INFORMATION
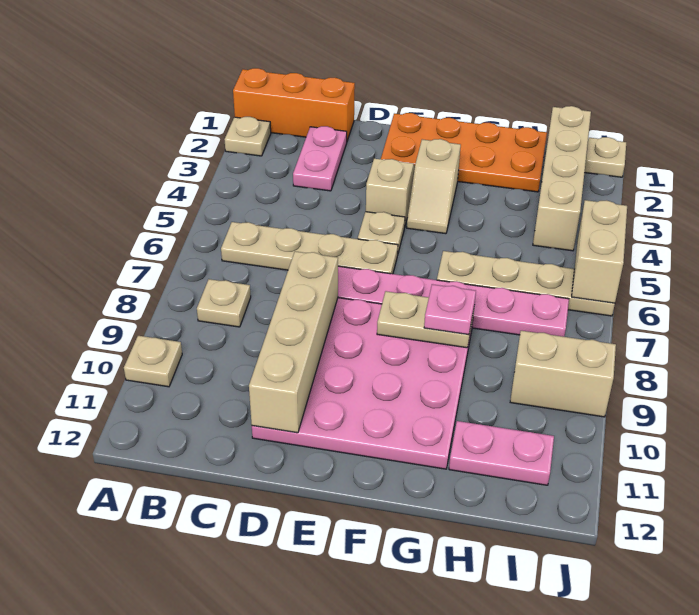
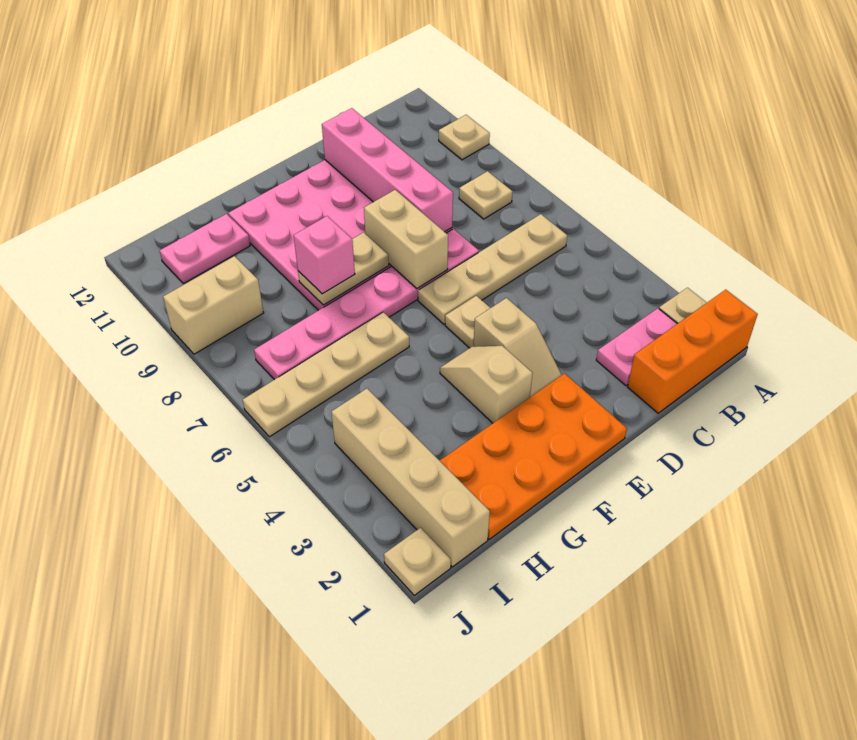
pink plate C2:C3 level 1 -> pink plate B2:C2 level 1
tan brick D8:D11 level 2 -> pink brick D8:D11 level 2
pink plate G8 level 3 -> pink brick G8 level 3
tan brick J5:J6 level 2 -> tan brick E7:E8 level 2

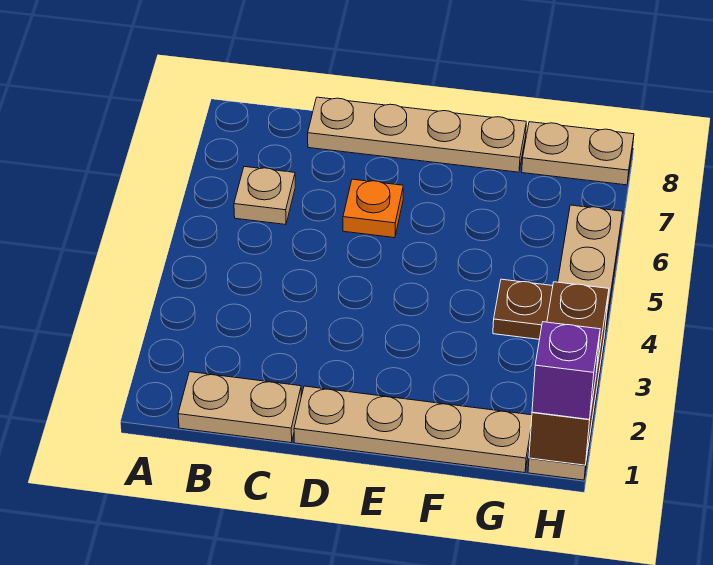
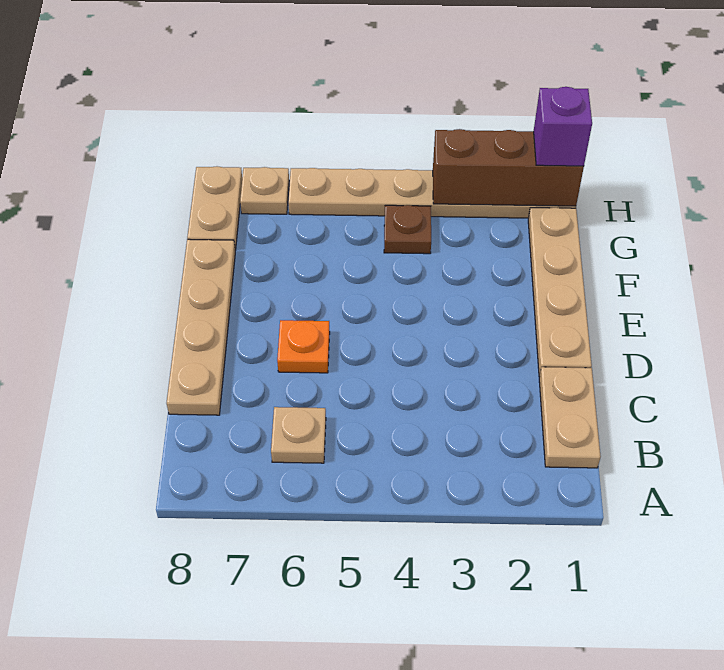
none -> tan plate H7 level 1

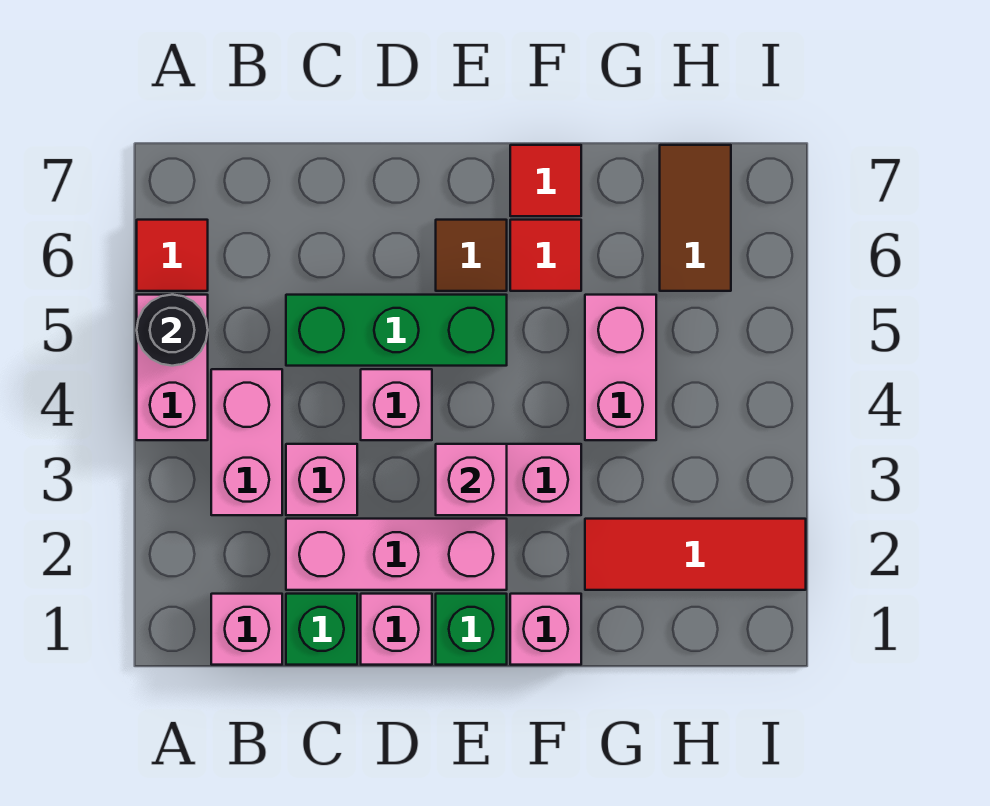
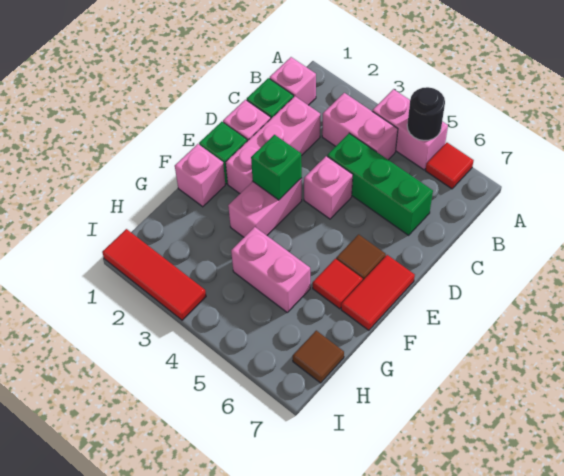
pink brick C3 level 1 -> none
green brick C5:E5 level 1 -> green brick C4:C6 level 1
pink brick E3 level 2 -> green brick E3 level 2
red tile F7 level 1 -> red tile E7:F7 level 1
red tile G2:I2 level 1 -> red tile I1:I3 level 1
brown tile H6:H7 level 1 -> brown tile H7 level 1

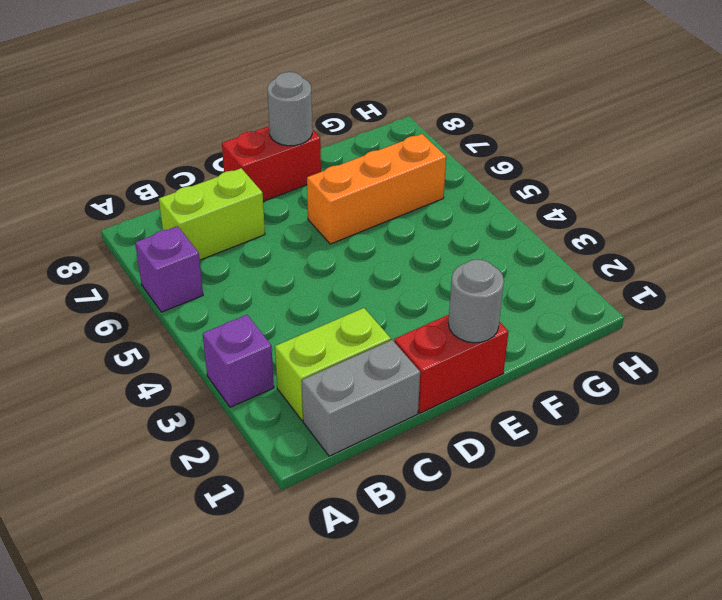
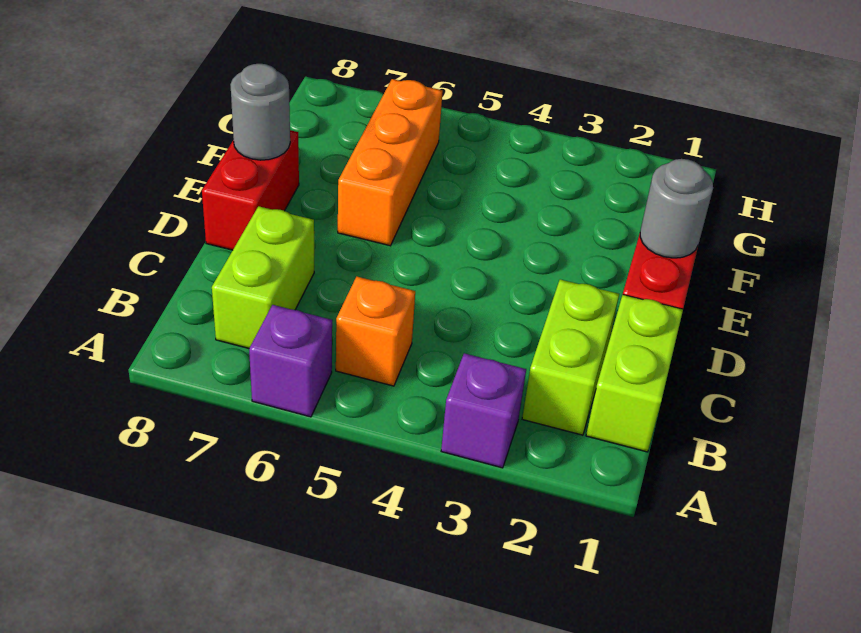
grey brick B1:C1 level 1 -> lime brick B1:C1 level 1
none -> orange brick B5 level 1

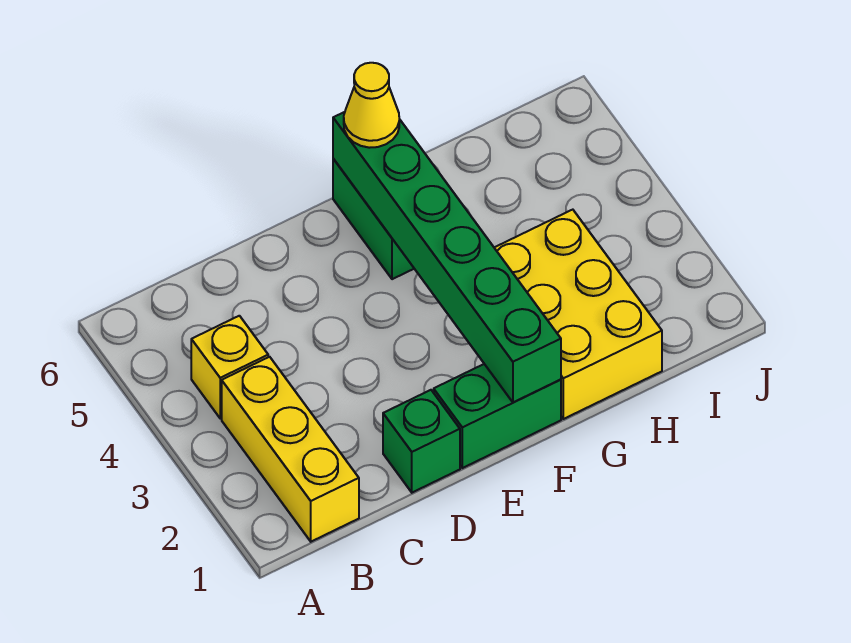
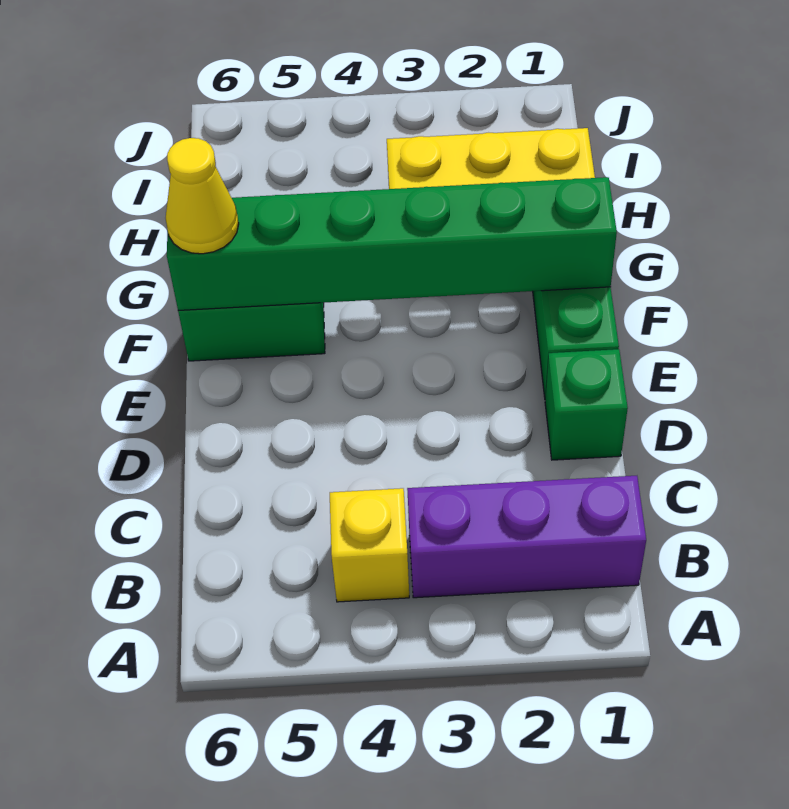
yellow brick B1:B3 level 1 -> purple brick B1:B3 level 1

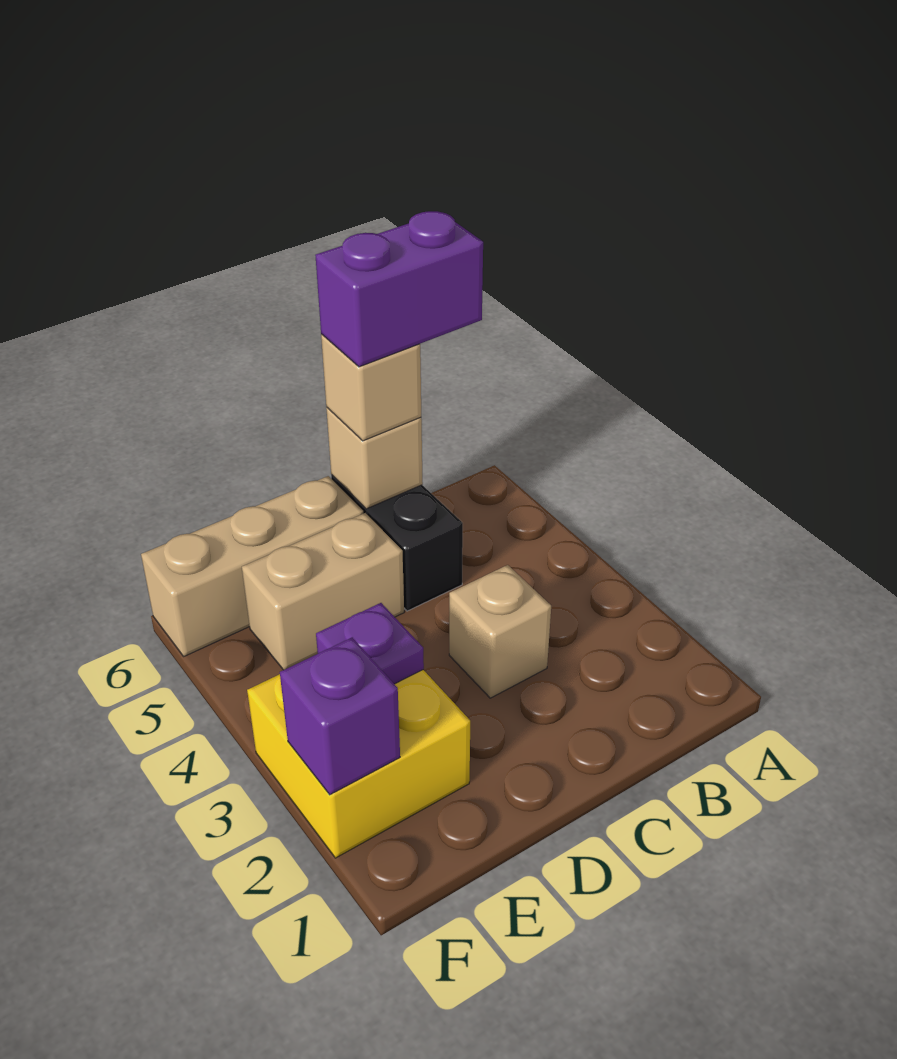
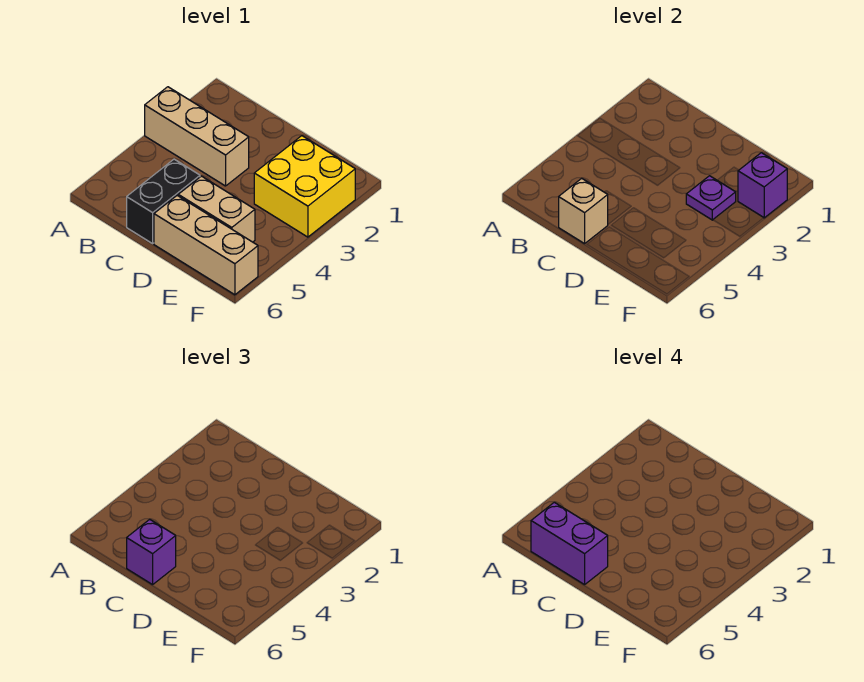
tan brick C3 level 1 -> tan brick A3:C3 level 1
tan brick C6 level 3 -> purple brick C6 level 3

TASK TO COMPLETE
Drop the images; restate the listing exactly.

FINISHED EXERCISE
pink plate C2:C3 level 1 -> pink plate B2:C2 level 1
tan brick D8:D11 level 2 -> pink brick D8:D11 level 2
pink plate G8 level 3 -> pink brick G8 level 3
tan brick J5:J6 level 2 -> tan brick E7:E8 level 2

none -> tan plate H7 level 1

pink brick C3 level 1 -> none
green brick C5:E5 level 1 -> green brick C4:C6 level 1
pink brick E3 level 2 -> green brick E3 level 2
red tile F7 level 1 -> red tile E7:F7 level 1
red tile G2:I2 level 1 -> red tile I1:I3 level 1
brown tile H6:H7 level 1 -> brown tile H7 level 1

grey brick B1:C1 level 1 -> lime brick B1:C1 level 1
none -> orange brick B5 level 1

yellow brick B1:B3 level 1 -> purple brick B1:B3 level 1

tan brick C3 level 1 -> tan brick A3:C3 level 1
tan brick C6 level 3 -> purple brick C6 level 3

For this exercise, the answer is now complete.